(Records contained in a dataset)
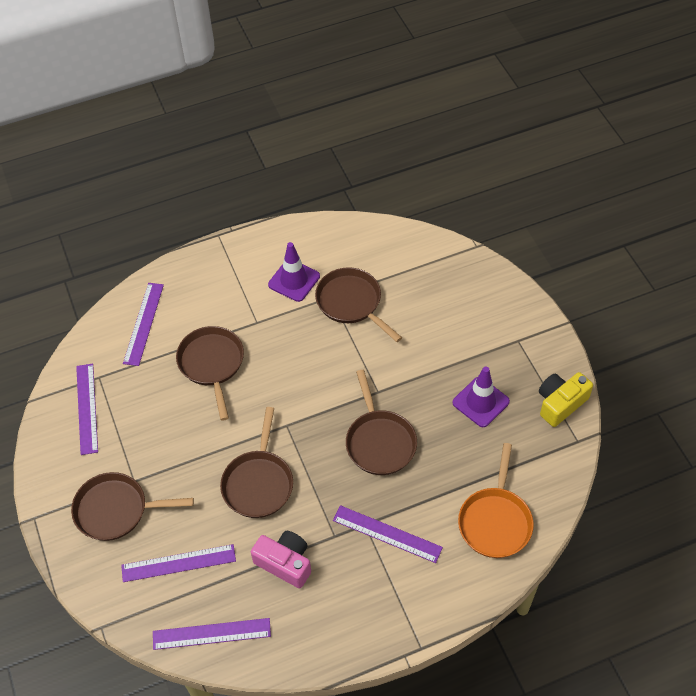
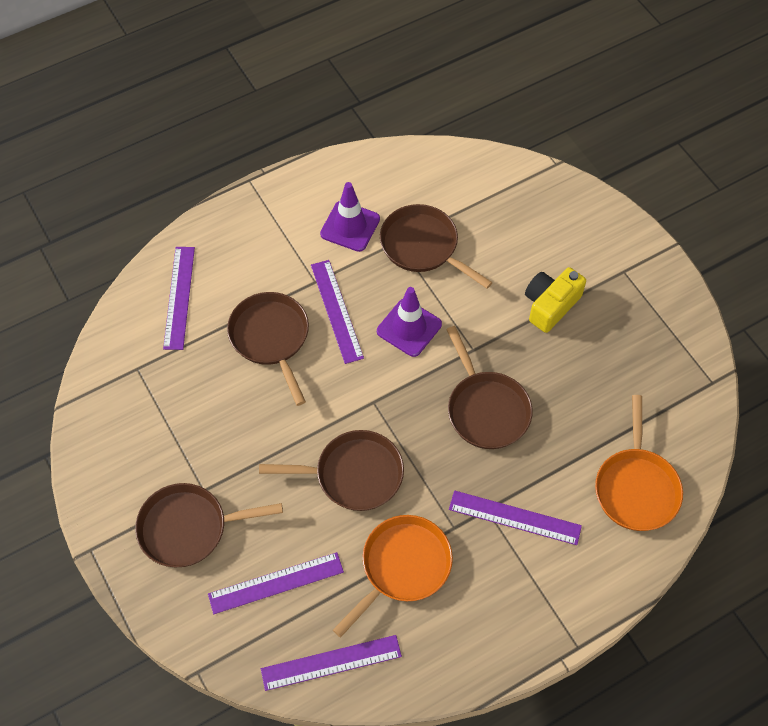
camera: 10 degrees left, 5 degrees up
purple ruler [76,363,98,455] -> purple ruler moved to [311,260,364,364]
brown pan [220,407,293,518] -> brown pan turned 90 degrees counterclockwise [259,430,404,511]
pink camera [251,531,311,588] -> orange pan [333,515,453,637]
purple traffic cone [453,367,510,427] -> purple traffic cone moved to [377,287,442,357]
yellow camera [539,372,593,427] -> yellow camera moved to [525,267,586,333]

▸ Directions for this task
Each entry needs to be returned verbatim, with its pictures left out.

▸ Answer to this task
camera: 10 degrees left, 5 degrees up
purple ruler [76,363,98,455] -> purple ruler moved to [311,260,364,364]
brown pan [220,407,293,518] -> brown pan turned 90 degrees counterclockwise [259,430,404,511]
pink camera [251,531,311,588] -> orange pan [333,515,453,637]
purple traffic cone [453,367,510,427] -> purple traffic cone moved to [377,287,442,357]
yellow camera [539,372,593,427] -> yellow camera moved to [525,267,586,333]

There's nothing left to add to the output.